▶ _Description of the task_:
Put every line of the records below into a Markdown table with the columns Row and Record line, numbering the rows in order and skipping blank lines. Leave the pictures out of the table.

▶ _Record set_:
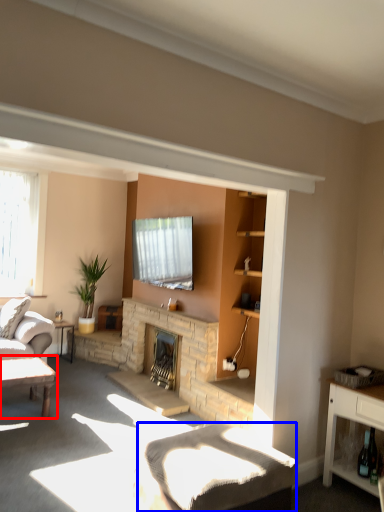
Question: Which of the following is the closest to the observer, table (highlighted by a red box) or plain (highlighted by a blue box)?

Choices:
 (A) table
 (B) plain

Answer: (B)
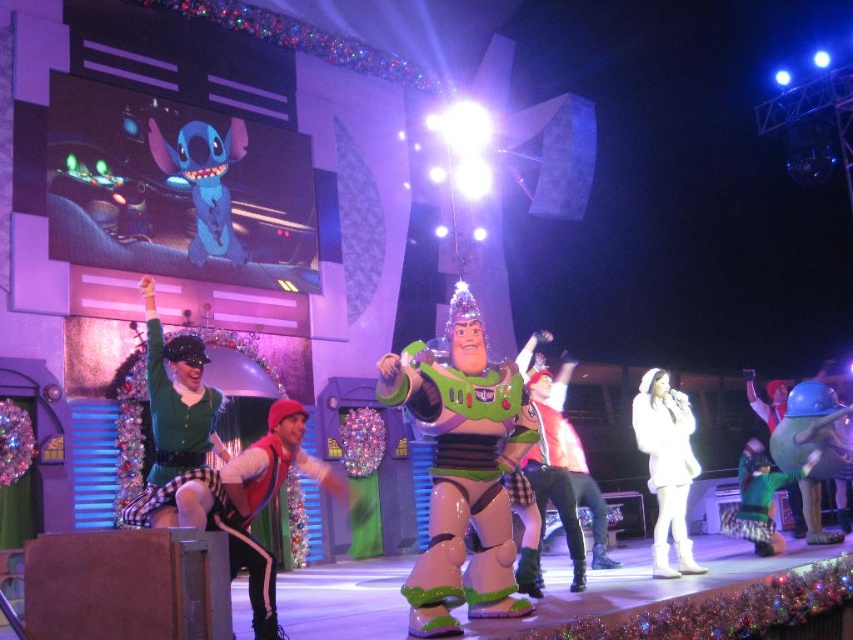
You are a photographer at the Toy Story stage show. You need to capture a closeup shot of the shiny plastic Buzz Lightyear at center. Your camera has a zoom lens that can focus on a specific coordinate point. The stage coordinates are mapped from 0 to 1 in both x and y axes. The point you need to focus on is at coordinate point (462, 468). Is this the correct coordinate to focus on to get a clear shot of the shiny plastic Buzz Lightyear at center?

Yes, the point at coordinate (462, 468) corresponds to the shiny plastic Buzz Lightyear at center, so focusing there will capture him clearly.

You are a stagehand preparing to adjust the lighting for the Toy Story performance. You notice two items on the stage, the white fur coat at center and the green fuzzy sweater at center. Which item is located to the left of the other?

The white fur coat at center is positioned on the left side of green fuzzy sweater at center.

You are an audience member sitting in the front row of the Toy Story stage show. You notice two points on the stage marked as point A and point B. Point A is at coordinate point (271, 604) and point B is at coordinate point (207, 410). From your seat, which point is closer to you?

Point A at coordinate point (271, 604) is closer to the viewer than point B at coordinate point (207, 410).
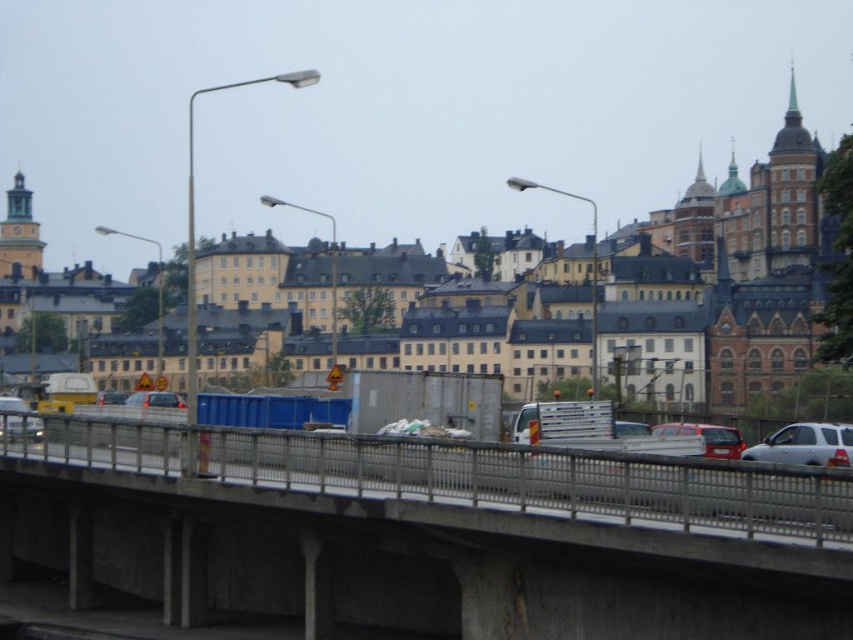
Question: Among these objects, which one is farthest from the camera?

Choices:
 (A) silver metallic car at lower right
 (B) metallic silver car at center

Answer: (B)

Question: In this image, where is concrete bridge at center located relative to matte silver car at center?

Choices:
 (A) left
 (B) right

Answer: (B)

Question: Is silver metallic car at lower right smaller than metallic silver car at center?

Choices:
 (A) yes
 (B) no

Answer: (B)

Question: Can you confirm if matte red car at center is positioned below matte silver car at center?

Choices:
 (A) yes
 (B) no

Answer: (A)

Question: Which object is farther from the camera taking this photo?

Choices:
 (A) matte silver car at center
 (B) matte red car at center
 (C) silver metallic car at lower right
 (D) metallic silver car at center

Answer: (A)

Question: Which is nearer to the metallic silver car at center?

Choices:
 (A) concrete bridge at center
 (B) matte red car at center
 (C) matte silver car at center

Answer: (C)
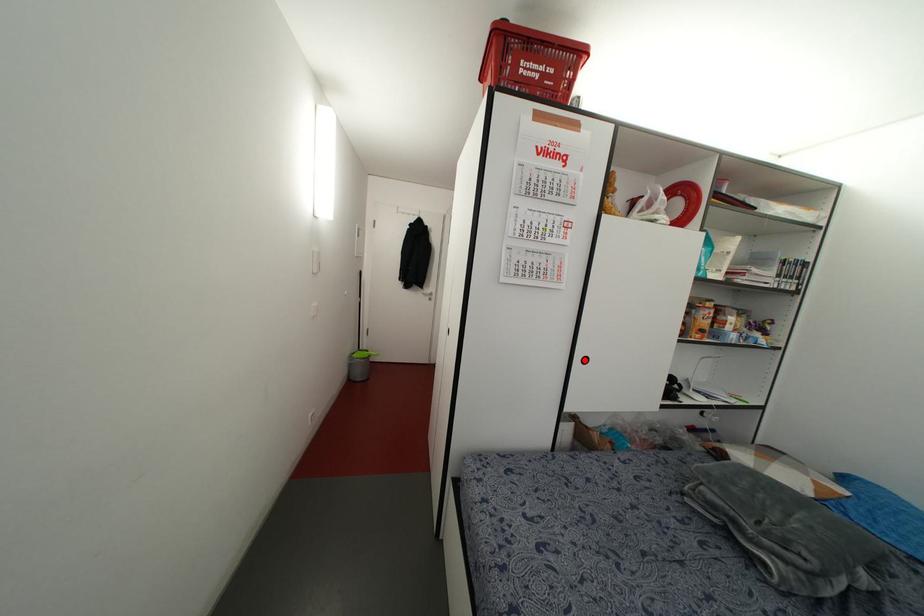
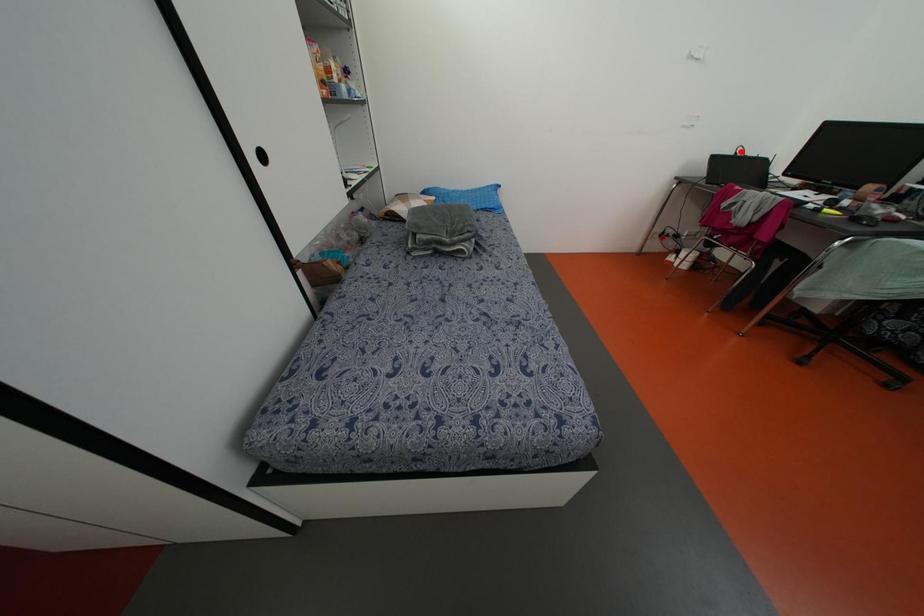
I am providing you with two images of the same scene from different viewpoints. A red point is marked on the first image and another point is marked on the second image. Is the marked point in image1 the same physical position as the marked point in image2?

No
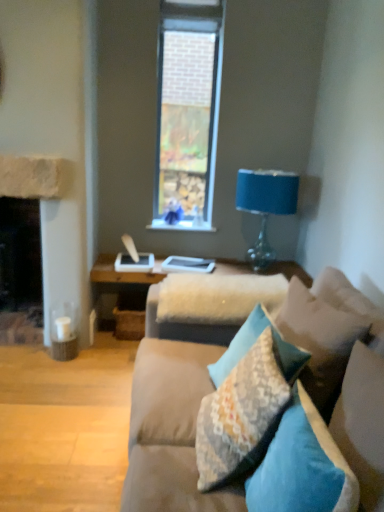
The width and height of the screenshot is (384, 512). I want to click on suede couch at center, so click(170, 429).

You are a GUI agent. You are given a task and a screenshot of the screen. Output one action in this format:
    pyautogui.click(x=<x>, y=<y>)
    Task: Click on the textured cotton pillow at center, which is the 3th pillow from front to back
    
    Given the screenshot: What is the action you would take?
    pyautogui.click(x=241, y=415)

Locate an element on the screen. Image resolution: width=384 pixels, height=512 pixels. brick wall at upper center is located at coordinates (187, 113).

How much space does textured floral pillow at center, placed as the 1th pillow when sorted from back to front, occupy horizontally?

It is 13.05 inches.

The image size is (384, 512). Describe the element at coordinates (362, 423) in the screenshot. I see `teal fabric pillow at center, acting as the second pillow starting from the front` at that location.

The height and width of the screenshot is (512, 384). Describe the element at coordinates (265, 205) in the screenshot. I see `blue fabric-covered lamp at upper right` at that location.

Where is `fuzzy fabric table at center`? This screenshot has width=384, height=512. fuzzy fabric table at center is located at coordinates (118, 287).

Does teal fabric pillow at center, acting as the first pillow starting from the front, contain suede couch at center?

No, suede couch at center is not a part of teal fabric pillow at center, acting as the first pillow starting from the front.

Does point (289, 484) come farther from viewer compared to point (302, 378)?

No.

Relative to fuzzy fabric table at center, is textured cotton pillow at center, which is the 3th pillow from front to back, in front or behind?

textured cotton pillow at center, which is the 3th pillow from front to back, is in front of fuzzy fabric table at center.

Which object is positioned more to the right, textured cotton pillow at center, which is the 3th pillow from front to back, or fuzzy fabric table at center?

Positioned to the right is textured cotton pillow at center, which is the 3th pillow from front to back.

Is point (264, 431) less distant than point (309, 285)?

Yes, it is in front of point (309, 285).

Are textured cotton pillow at center, which is the 3th pillow from front to back, and fuzzy fabric table at center making contact?

textured cotton pillow at center, which is the 3th pillow from front to back, is not next to fuzzy fabric table at center, and they're not touching.

Looking at this image, how many degrees apart are the facing directions of teal fabric pillow at center, acting as the second pillow starting from the front, and teal fabric pillow at center, acting as the first pillow starting from the front?

There is a 0.00309-degree angle between the facing directions of teal fabric pillow at center, acting as the second pillow starting from the front, and teal fabric pillow at center, acting as the first pillow starting from the front.

Consider the image. Is teal fabric pillow at center, placed as the fourth pillow when sorted from back to front, outside of teal fabric pillow at center, placed as the fifth pillow when sorted from back to front?

Yes.

From the image's perspective, is teal fabric pillow at center, acting as the second pillow starting from the front, located above or below teal fabric pillow at center, placed as the fifth pillow when sorted from back to front?

teal fabric pillow at center, acting as the second pillow starting from the front, is situated higher than teal fabric pillow at center, placed as the fifth pillow when sorted from back to front, in the image.

Is teal fabric pillow at center, acting as the second pillow starting from the front, thinner than teal fabric pillow at center, placed as the fifth pillow when sorted from back to front?

Correct, the width of teal fabric pillow at center, acting as the second pillow starting from the front, is less than that of teal fabric pillow at center, placed as the fifth pillow when sorted from back to front.

From a real-world perspective, does teal fabric pillow at center, acting as the first pillow starting from the front, sit lower than blue fabric-covered lamp at upper right?

Yes.

Can you tell me how much teal fabric pillow at center, placed as the fifth pillow when sorted from back to front, and blue fabric-covered lamp at upper right differ in facing direction?

The facing directions of teal fabric pillow at center, placed as the fifth pillow when sorted from back to front, and blue fabric-covered lamp at upper right are 90.4 degrees apart.

Between point (338, 497) and point (290, 177), which one is positioned behind?

The point (290, 177) is farther from the camera.

Is teal fabric pillow at center, placed as the fifth pillow when sorted from back to front, behind blue fabric-covered lamp at upper right?

That is False.

From the image's perspective, is textured floral pillow at center, placed as the 1th pillow when sorted from back to front, under textured beige pillow at lower right, arranged as the 4th pillow when viewed from the front?

Yes, from the image's perspective, textured floral pillow at center, placed as the 1th pillow when sorted from back to front, is below textured beige pillow at lower right, arranged as the 4th pillow when viewed from the front.

How much distance is there between textured floral pillow at center, the fifth pillow positioned from the front, and textured beige pillow at lower right, arranged as the 4th pillow when viewed from the front?

They are 13.48 centimeters apart.

Considering the sizes of objects textured floral pillow at center, the fifth pillow positioned from the front, and textured beige pillow at lower right, arranged as the 4th pillow when viewed from the front, in the image provided, who is wider, textured floral pillow at center, the fifth pillow positioned from the front, or textured beige pillow at lower right, arranged as the 4th pillow when viewed from the front,?

Wider between the two is textured beige pillow at lower right, arranged as the 4th pillow when viewed from the front.

Where is `table located on the left of textured beige pillow at lower right, which is the second pillow from back to front`? The height and width of the screenshot is (512, 384). table located on the left of textured beige pillow at lower right, which is the second pillow from back to front is located at coordinates (118, 287).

▶ _Exercise result_:
| Row | Record line |
|---|---|
| 1 | Question: Which of the following is the closest to the observer, table (highlighted by a red box) or plain (highlighted by a blue box)? |
| 2 | Choices: |
| 3 |  (A) table |
| 4 |  (B) plain |
| 5 | Answer: (B) |
| 6 | You are a photographer at the Toy Story stage show. You need to capture a closeup shot of the shiny plastic Buzz Lightyear at center. Your camera has a zoom lens that can focus on a specific coordinate point. The stage coordinates are mapped from 0 to 1 in both x and y axes. The point you need to focus on is at coordinate point (462, 468). Is this the correct coordinate to focus on to get a clear shot of the shiny plastic Buzz Lightyear at center? |
| 7 | Yes, the point at coordinate (462, 468) corresponds to the shiny plastic Buzz Lightyear at center, so focusing there will capture him clearly. |
| 8 | You are a stagehand preparing to adjust the lighting for the Toy Story performance. You notice two items on the stage, the white fur coat at center and the green fuzzy sweater at center. Which item is located to the left of the other? |
| 9 | The white fur coat at center is positioned on the left side of green fuzzy sweater at center. |
| 10 | You are an audience member sitting in the front row of the Toy Story stage show. You notice two points on the stage marked as point A and point B. Point A is at coordinate point (271, 604) and point B is at coordinate point (207, 410). From your seat, which point is closer to you? |
| 11 | Point A at coordinate point (271, 604) is closer to the viewer than point B at coordinate point (207, 410). |
| 12 | Question: Among these objects, which one is farthest from the camera? |
| 13 | Choices: |
| 14 |  (A) silver metallic car at lower right |
| 15 |  (B) metallic silver car at center |
| 16 | Answer: (B) |
| 17 | Question: In this image, where is concrete bridge at center located relative to matte silver car at center? |
| 18 | Choices: |
| 19 |  (A) left |
| 20 |  (B) right |
| 21 | Answer: (B) |
| 22 | Question: Is silver metallic car at lower right smaller than metallic silver car at center? |
| 23 | Choices: |
| 24 |  (A) yes |
| 25 |  (B) no |
| 26 | Answer: (B) |
| 27 | Question: Can you confirm if matte red car at center is positioned below matte silver car at center? |
| 28 | Choices: |
| 29 |  (A) yes |
| 30 |  (B) no |
| 31 | Answer: (A) |
| 32 | Question: Which object is farther from the camera taking this photo? |
| 33 | Choices: |
| 34 |  (A) matte silver car at center |
| 35 |  (B) matte red car at center |
| 36 |  (C) silver metallic car at lower right |
| 37 |  (D) metallic silver car at center |
| 38 | Answer: (A) |
| 39 | Question: Which is nearer to the metallic silver car at center? |
| 40 | Choices: |
| 41 |  (A) concrete bridge at center |
| 42 |  (B) matte red car at center |
| 43 |  (C) matte silver car at center |
| 44 | Answer: (C) |
| 45 | I am providing you with two images of the same scene from different viewpoints. A red point is marked on the first image and another point is marked on the second image. Is the marked point in image1 the same physical position as the marked point in image2? |
| 46 | No |
| 47 | The width and height of the screenshot is (384, 512). I want to click on suede couch at center, so click(170, 429). |
| 48 | You are a GUI agent. You are given a task and a screenshot of the screen. Output one action in this format: |
| 49 |     pyautogui.click(x=<x>, y=<y>) |
| 50 |     Task: Click on the textured cotton pillow at center, which is the 3th pillow from front to back |
| 51 |     Given the screenshot: What is the action you would take? |
| 52 |     pyautogui.click(x=241, y=415) |
| 53 | Locate an element on the screen. Image resolution: width=384 pixels, height=512 pixels. brick wall at upper center is located at coordinates (187, 113). |
| 54 | How much space does textured floral pillow at center, placed as the 1th pillow when sorted from back to front, occupy horizontally? |
| 55 | It is 13.05 inches. |
| 56 | The image size is (384, 512). Describe the element at coordinates (362, 423) in the screenshot. I see `teal fabric pillow at center, acting as the second pillow starting from the front` at that location. |
| 57 | The height and width of the screenshot is (512, 384). Describe the element at coordinates (265, 205) in the screenshot. I see `blue fabric-covered lamp at upper right` at that location. |
| 58 | Where is `fuzzy fabric table at center`? This screenshot has width=384, height=512. fuzzy fabric table at center is located at coordinates (118, 287). |
| 59 | Does teal fabric pillow at center, acting as the first pillow starting from the front, contain suede couch at center? |
| 60 | No, suede couch at center is not a part of teal fabric pillow at center, acting as the first pillow starting from the front. |
| 61 | Does point (289, 484) come farther from viewer compared to point (302, 378)? |
| 62 | No. |
| 63 | Relative to fuzzy fabric table at center, is textured cotton pillow at center, which is the 3th pillow from front to back, in front or behind? |
| 64 | textured cotton pillow at center, which is the 3th pillow from front to back, is in front of fuzzy fabric table at center. |
| 65 | Which object is positioned more to the right, textured cotton pillow at center, which is the 3th pillow from front to back, or fuzzy fabric table at center? |
| 66 | Positioned to the right is textured cotton pillow at center, which is the 3th pillow from front to back. |
| 67 | Is point (264, 431) less distant than point (309, 285)? |
| 68 | Yes, it is in front of point (309, 285). |
| 69 | Are textured cotton pillow at center, which is the 3th pillow from front to back, and fuzzy fabric table at center making contact? |
| 70 | textured cotton pillow at center, which is the 3th pillow from front to back, is not next to fuzzy fabric table at center, and they're not touching. |
| 71 | Looking at this image, how many degrees apart are the facing directions of teal fabric pillow at center, acting as the second pillow starting from the front, and teal fabric pillow at center, acting as the first pillow starting from the front? |
| 72 | There is a 0.00309-degree angle between the facing directions of teal fabric pillow at center, acting as the second pillow starting from the front, and teal fabric pillow at center, acting as the first pillow starting from the front. |
| 73 | Consider the image. Is teal fabric pillow at center, placed as the fourth pillow when sorted from back to front, outside of teal fabric pillow at center, placed as the fifth pillow when sorted from back to front? |
| 74 | Yes. |
| 75 | From the image's perspective, is teal fabric pillow at center, acting as the second pillow starting from the front, located above or below teal fabric pillow at center, placed as the fifth pillow when sorted from back to front? |
| 76 | teal fabric pillow at center, acting as the second pillow starting from the front, is situated higher than teal fabric pillow at center, placed as the fifth pillow when sorted from back to front, in the image. |
| 77 | Is teal fabric pillow at center, acting as the second pillow starting from the front, thinner than teal fabric pillow at center, placed as the fifth pillow when sorted from back to front? |
| 78 | Correct, the width of teal fabric pillow at center, acting as the second pillow starting from the front, is less than that of teal fabric pillow at center, placed as the fifth pillow when sorted from back to front. |
| 79 | From a real-world perspective, does teal fabric pillow at center, acting as the first pillow starting from the front, sit lower than blue fabric-covered lamp at upper right? |
| 80 | Yes. |
| 81 | Can you tell me how much teal fabric pillow at center, placed as the fifth pillow when sorted from back to front, and blue fabric-covered lamp at upper right differ in facing direction? |
| 82 | The facing directions of teal fabric pillow at center, placed as the fifth pillow when sorted from back to front, and blue fabric-covered lamp at upper right are 90.4 degrees apart. |
| 83 | Between point (338, 497) and point (290, 177), which one is positioned behind? |
| 84 | The point (290, 177) is farther from the camera. |
| 85 | Is teal fabric pillow at center, placed as the fifth pillow when sorted from back to front, behind blue fabric-covered lamp at upper right? |
| 86 | That is False. |
| 87 | From the image's perspective, is textured floral pillow at center, placed as the 1th pillow when sorted from back to front, under textured beige pillow at lower right, arranged as the 4th pillow when viewed from the front? |
| 88 | Yes, from the image's perspective, textured floral pillow at center, placed as the 1th pillow when sorted from back to front, is below textured beige pillow at lower right, arranged as the 4th pillow when viewed from the front. |
| 89 | How much distance is there between textured floral pillow at center, the fifth pillow positioned from the front, and textured beige pillow at lower right, arranged as the 4th pillow when viewed from the front? |
| 90 | They are 13.48 centimeters apart. |
| 91 | Considering the sizes of objects textured floral pillow at center, the fifth pillow positioned from the front, and textured beige pillow at lower right, arranged as the 4th pillow when viewed from the front, in the image provided, who is wider, textured floral pillow at center, the fifth pillow positioned from the front, or textured beige pillow at lower right, arranged as the 4th pillow when viewed from the front,? |
| 92 | Wider between the two is textured beige pillow at lower right, arranged as the 4th pillow when viewed from the front. |
| 93 | Where is `table located on the left of textured beige pillow at lower right, which is the second pillow from back to front`? The height and width of the screenshot is (512, 384). table located on the left of textured beige pillow at lower right, which is the second pillow from back to front is located at coordinates (118, 287). |